> The request: Please report each line in the rows below that contains the string "shortInstrumentName". Case matters.

** Start Exercise material **

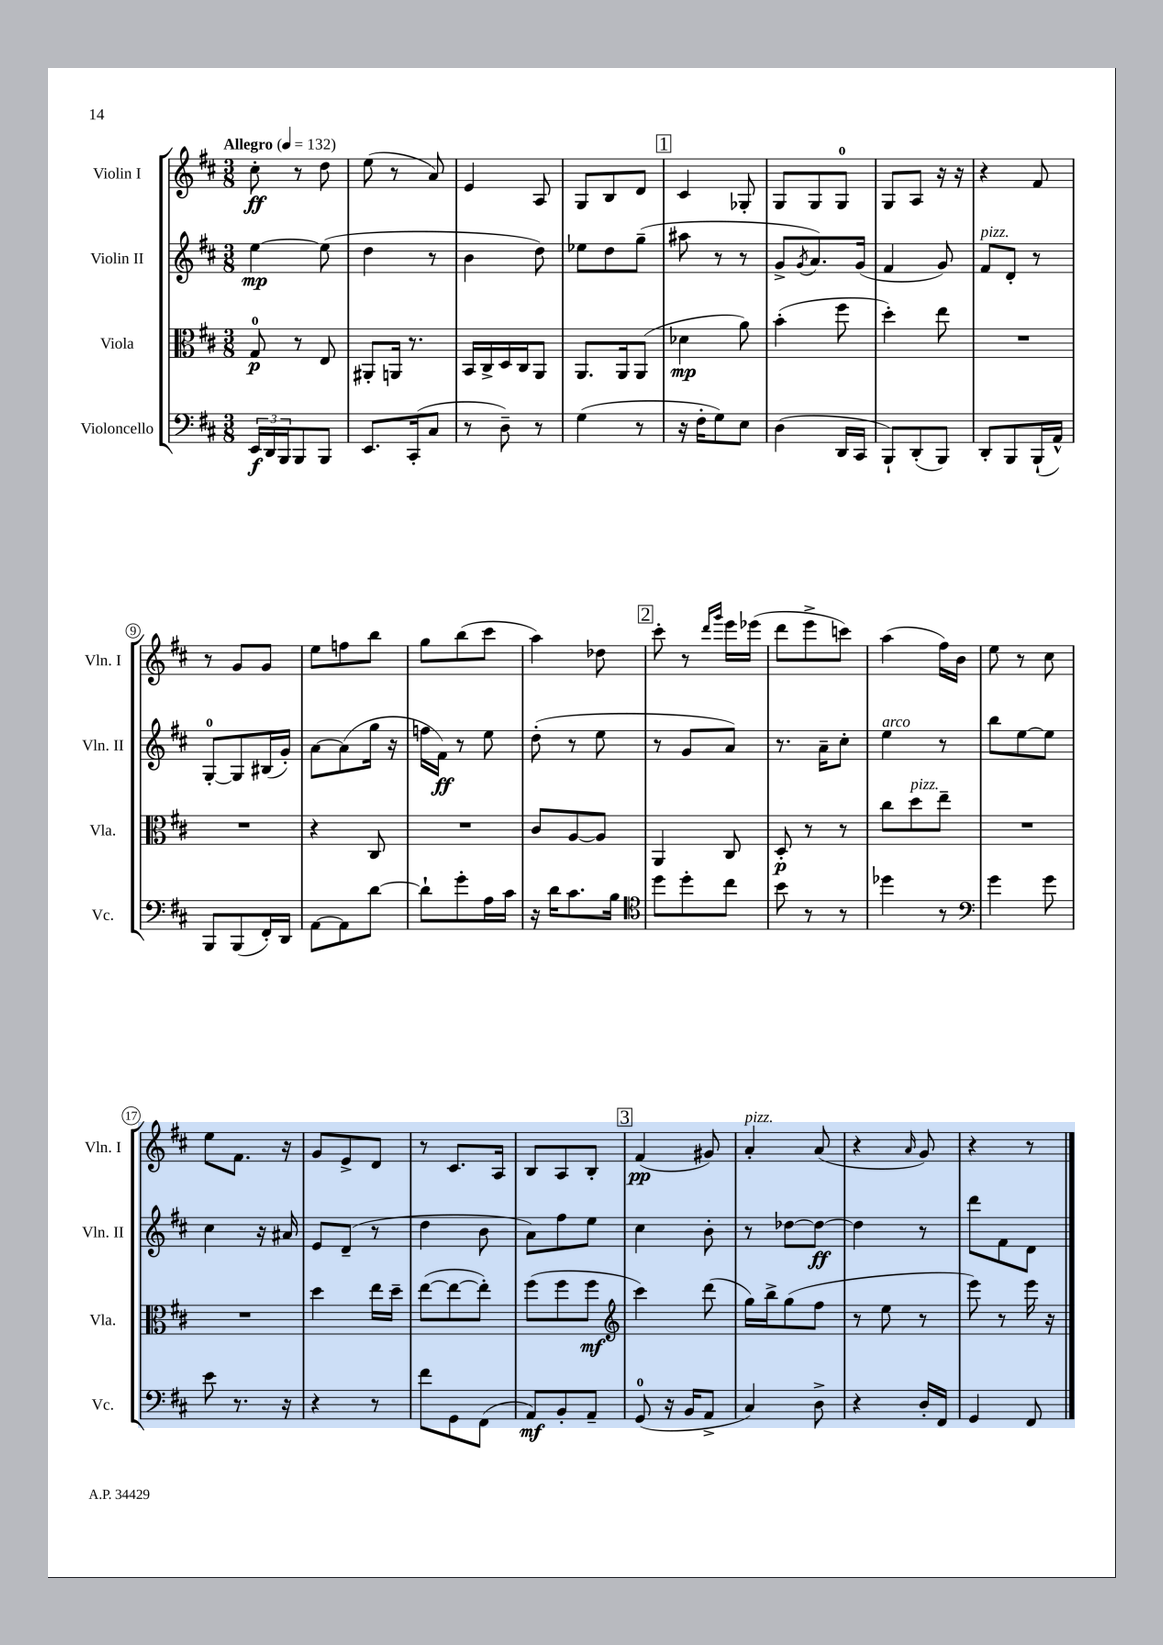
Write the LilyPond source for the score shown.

<<
\new StaffGroup <<
\new Staff = "s0" \with { instrumentName = "Violin I" shortInstrumentName = "Vln. I" } {
    \clef treble \key d \major \numericTimeSignature \time 3/8 \tempo "Allegro" 4 = 132
    cis''8-.\ff r8 d''8 |
    e''8( r8 a'8) |
    e'4 a8 |
    g8 b8 d'8 |
    \mark \markup { \box "1" } cis'4 ges8-. |
    g8 g8 g8-0 |
    g8 a8 r16 r16 |
    r4 fis'8 |
    r8 g'8 g'8 |
    e''8 f''8 b''8 |
    g''8 b''8( cis'''8 |
    a''4) des''8 |
    \mark \markup { \box "2" } cis'''8-. r8 \grace { d'''16 g'''16 } e'''16 ees'''16( |
    d'''8 e'''8-> c'''8) |
    a''4( fis''16) b'16 |
    e''8 r8 cis''8 |
    e''8 fis'8. r16 |
    g'8 e'8-> d'8 |
    r8 cis'8. a16 |
    b8 a8 b8-. |
    \mark \markup { \box "3" } fis'4\pp( gis'8) |
    a'4-.^\markup { \italic "pizz." } a'8( |
    r4 \grace { a'16 } g'8) |
    r4 r8 \bar "|." |
}
\new Staff = "s1" \with { instrumentName = "Violin II" shortInstrumentName = "Vln. II" } {
    \clef treble \key d \major \numericTimeSignature \time 3/8
    e''4~\mp e''8( |
    d''4 r8 |
    b'4 d''8) |
    ees''8 d''8 g''8--( |
    \mark \markup { \box "1" } ais''8 r8 r8 |
    g'8-> \acciaccatura { g'8 } a'8.) g'16( |
    fis'4 g'8) |
    fis'8^\markup { \italic "pizz." } d'8-. r8 |
    g8-0~-. g8 bis16( g'16-.) |
    a'8~ a'8( g''16 r16 |
    f''16 fis'16\ff) r8 e''8 |
    d''8-.( r8 e''8 |
    \mark \markup { \box "2" } r8 g'8 a'8) |
    r8. a'16-- cis''8-. |
    e''4^\markup { \italic "arco" } r8 |
    b''8 e''8~ e''8 |
    cis''4 r16 ais'16 |
    e'8 d'8--( r8 |
    d''4 b'8 |
    a'8) fis''8 e''8 |
    \mark \markup { \box "3" } cis''4 b'8-. |
    r8 des''8~ des''8~\ff |
    des''4 r8 |
    d'''8 fis'8 d'8 \bar "|." |
}
\new Staff = "s2" \with { instrumentName = "Viola" shortInstrumentName = "Vla." } {
    \clef alto \key d \major \numericTimeSignature \time 3/8
    g8-0\p r8 e8 |
    ais,8-. a,16 r8. |
    b,16 cis16-> d16 cis16 a,8 |
    a,8. a,16 a,8( |
    \mark \markup { \box "1" } des'4\mp a'8) |
    b'4-.( fis''8 |
    d''4-.) e''8 |
    R4. |
    R4. |
    r4 cis8 |
    R4. |
    cis'8 a8~ a8 |
    \mark \markup { \box "2" } a,4 cis8 |
    d8-.\p r8 r8 |
    cis''8 d''8^\markup { \italic "pizz." } e''8-- |
    R4. |
    R4. |
    d''4 e''16 d''16-- |
    e''8~( e''8~ e''8-.) |
    fis''8( fis''8 fis''8\mf |
    \mark \markup { \box "3" } \clef treble cis'''4) d'''8( |
    g''16) b''16-> g''8( fis''8 |
    r8 e''8 r8 |
    e'''8) r8 e'''16 r16 \bar "|." |
}
\new Staff = "s3" \with { instrumentName = "Violoncello" shortInstrumentName = "Vc." } {
    \clef bass \key d \major \numericTimeSignature \time 3/8
    \tuplet 3/2 { e,16\f d,16 b,,16 } b,,8 b,,8 |
    e,8. cis,16-.( cis8 |
    r8 d8--) r8 |
    g4( r8 |
    \mark \markup { \box "1" } r16 fis16-. g8) e8 |
    d4( d,16 cis,16 |
    b,,8-!) d,8-.( b,,8) |
    d,8-. b,,8 b,,16-!( a,16-^) |
    b,,8 b,,8( fis,16-.) d,16 |
    a,8~ a,8 d'8~ |
    d'8-! g'8-. a16 cis'16 |
    r16 d'16 cis'8. b16 |
    \mark \markup { \box "2" } \clef tenor d''8 d''8-. cis''8 |
    b'8 r8 r8 |
    des''4 r8 |
    \clef bass g'4 g'8 |
    e'8 r8. r16 |
    r4 r8 |
    fis'8 g,8 fis,8( |
    a,8\mf) b,8-. a,8-- |
    \mark \markup { \box "3" } g,8-0( r16 b,16 a,8-> |
    cis4) d8-> |
    r4 d16-. fis,16 |
    g,4 fis,8 \bar "|." |
}
>>
>>
\layout { \context { \Score \override BarNumber.stencil = #(make-stencil-circler 0.1 0.3 ly:text-interface::print) } }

** End Exercise material **

> The output:
\new Staff = "s0" \with { instrumentName = "Violin I" shortInstrumentName = "Vln. I" } {
\new Staff = "s1" \with { instrumentName = "Violin II" shortInstrumentName = "Vln. II" } {
\new Staff = "s2" \with { instrumentName = "Viola" shortInstrumentName = "Vla." } {
\new Staff = "s3" \with { instrumentName = "Violoncello" shortInstrumentName = "Vc." } {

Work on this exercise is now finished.